▶ [Assignment] What you return should be each line of the data containing the string "scissors".

--- Records for the exercise ---

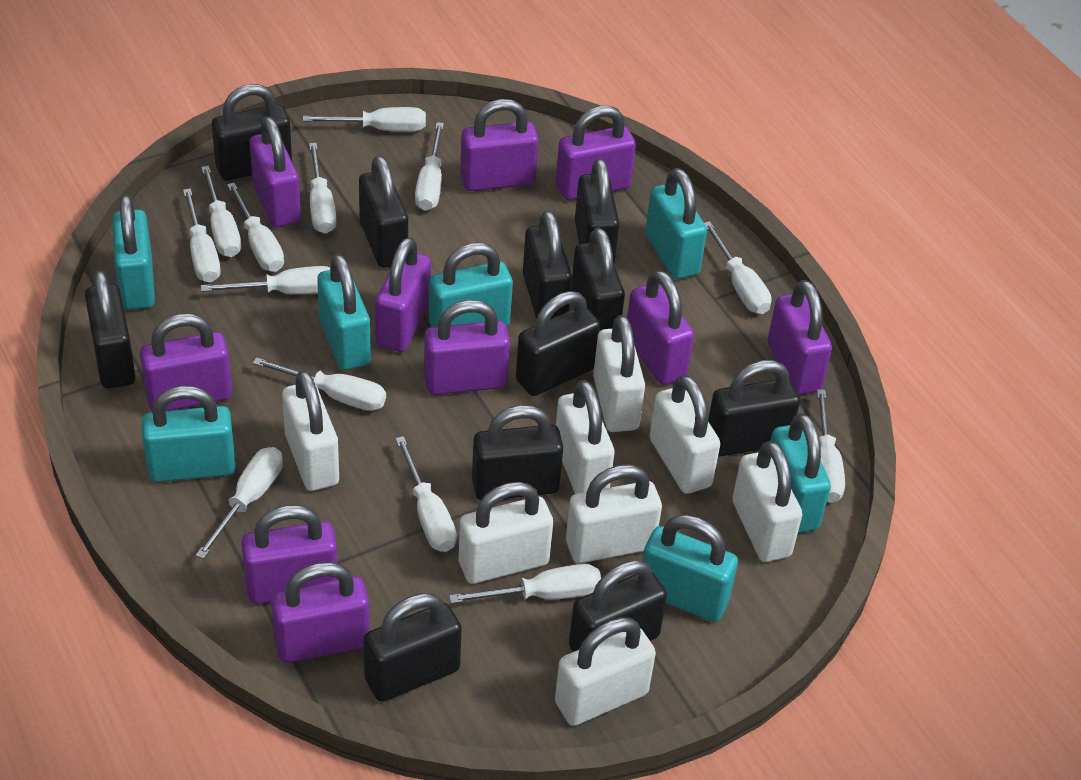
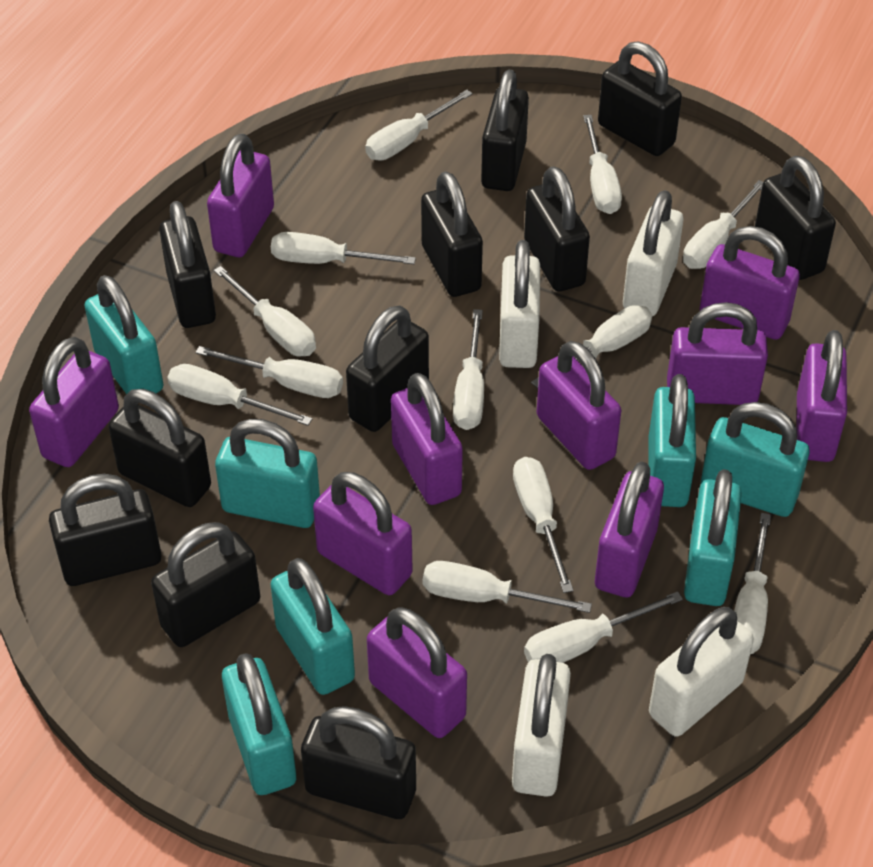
white padlock: [282,370,339,491] [458,482,553,584] [555,617,656,726] [556,380,615,494] [566,464,662,563] [593,315,645,432] [650,375,720,494] [732,441,802,562] = 8 -> [499,240,540,368] [512,654,571,797] [623,190,683,316] [649,607,754,737] = 4

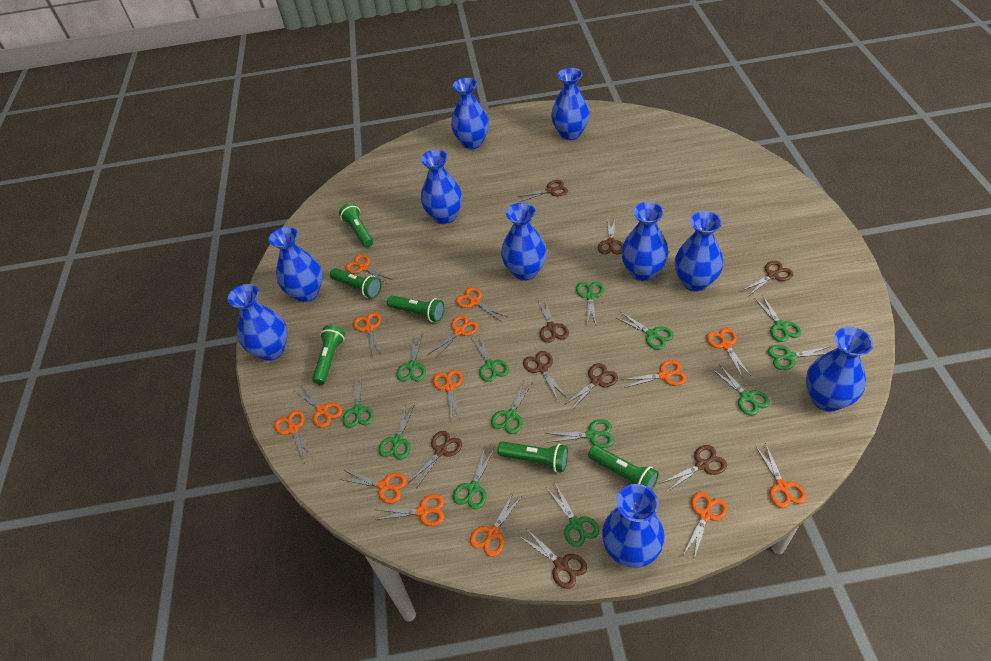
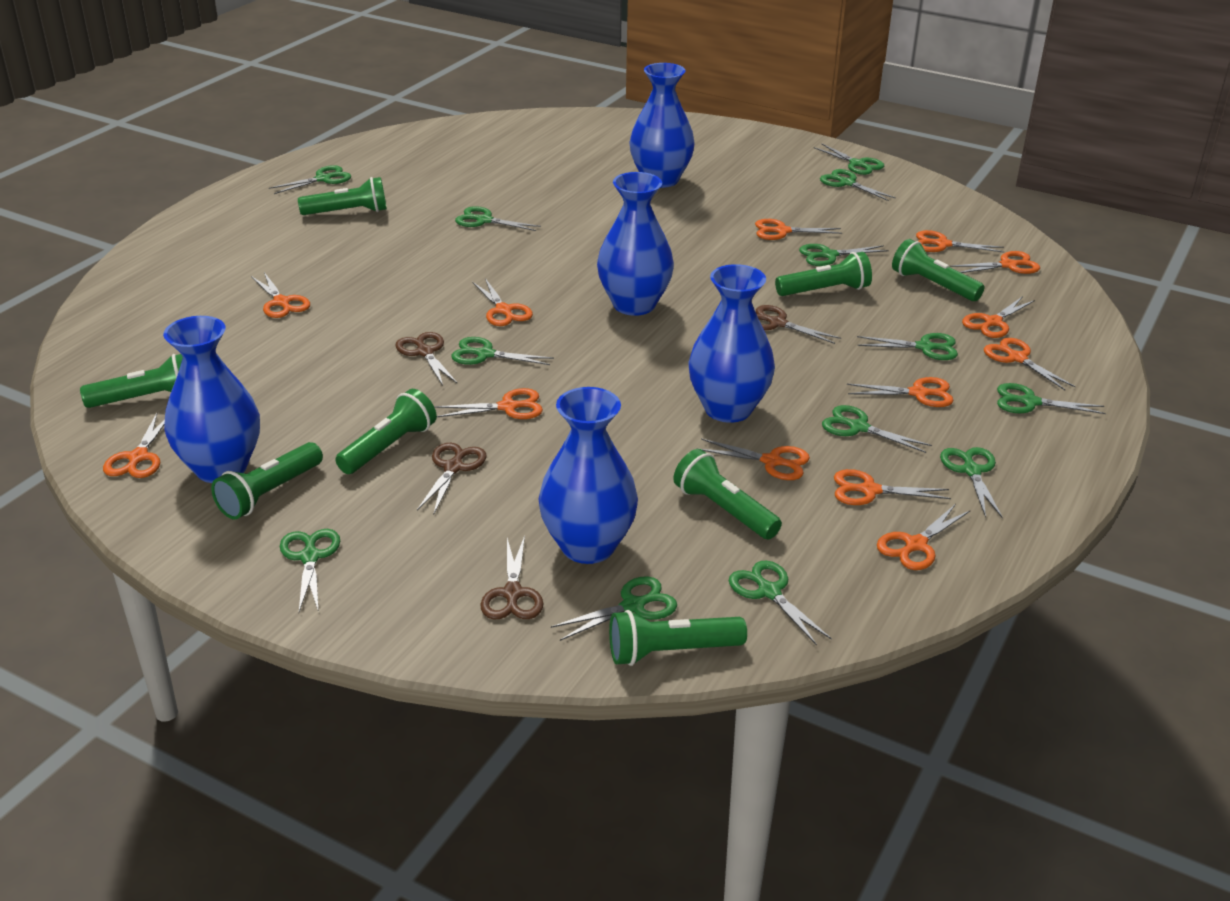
blue vase: [228,284,288,361] [269,227,323,302] [421,150,462,224] [451,78,489,149] [501,203,547,280] [551,68,590,140] [602,484,665,568] [621,202,669,281] [675,211,724,292] [806,327,873,412] = 10 -> [163,316,260,483] [538,387,638,564] [597,172,674,316] [629,63,695,188] [688,264,775,423] = 5
brown scissors: [408,431,462,487] [517,180,568,202] [520,529,587,589] [523,351,566,400] [537,297,569,343] [564,363,618,411] [598,217,623,254] [661,445,727,491] [742,261,793,295] = 9 -> [396,332,458,385] [417,443,487,513] [480,536,544,620] [756,305,841,344] = 4
green flashlight: [312,325,345,385] [330,268,382,298] [339,203,373,247] [387,295,445,322] [497,441,568,472] [588,445,659,490] = 6 -> [80,354,183,408] [211,442,323,520] [298,177,387,215] [335,389,437,474] [609,610,747,666] [673,449,782,539] [775,252,872,296] [892,239,984,301] = 8
orange scissors: [274,410,313,461] [294,385,342,428] [340,470,407,504] [346,254,393,284] [353,313,381,357] [375,494,445,526] [428,315,479,359] [433,369,463,422] [456,287,507,322] [470,491,523,557] [621,360,687,388] [684,492,728,559] [706,328,751,377] [756,443,806,508] = 14 -> [103,413,165,478] [251,272,310,318] [434,388,543,419] [472,278,533,326] [696,438,810,480] [755,219,842,240] [834,469,951,505] [847,377,954,407] [877,504,971,570] [916,230,1004,253] [949,251,1040,274] [962,296,1035,338] [984,338,1076,390] = 13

---

▶ [Expected answer]
brown scissors: [408,431,462,487] [517,180,568,202] [520,529,587,589] [523,351,566,400] [537,297,569,343] [564,363,618,411] [598,217,623,254] [661,445,727,491] [742,261,793,295] = 9 -> [396,332,458,385] [417,443,487,513] [480,536,544,620] [756,305,841,344] = 4
orange scissors: [274,410,313,461] [294,385,342,428] [340,470,407,504] [346,254,393,284] [353,313,381,357] [375,494,445,526] [428,315,479,359] [433,369,463,422] [456,287,507,322] [470,491,523,557] [621,360,687,388] [684,492,728,559] [706,328,751,377] [756,443,806,508] = 14 -> [103,413,165,478] [251,272,310,318] [434,388,543,419] [472,278,533,326] [696,438,810,480] [755,219,842,240] [834,469,951,505] [847,377,954,407] [877,504,971,570] [916,230,1004,253] [949,251,1040,274] [962,296,1035,338] [984,338,1076,390] = 13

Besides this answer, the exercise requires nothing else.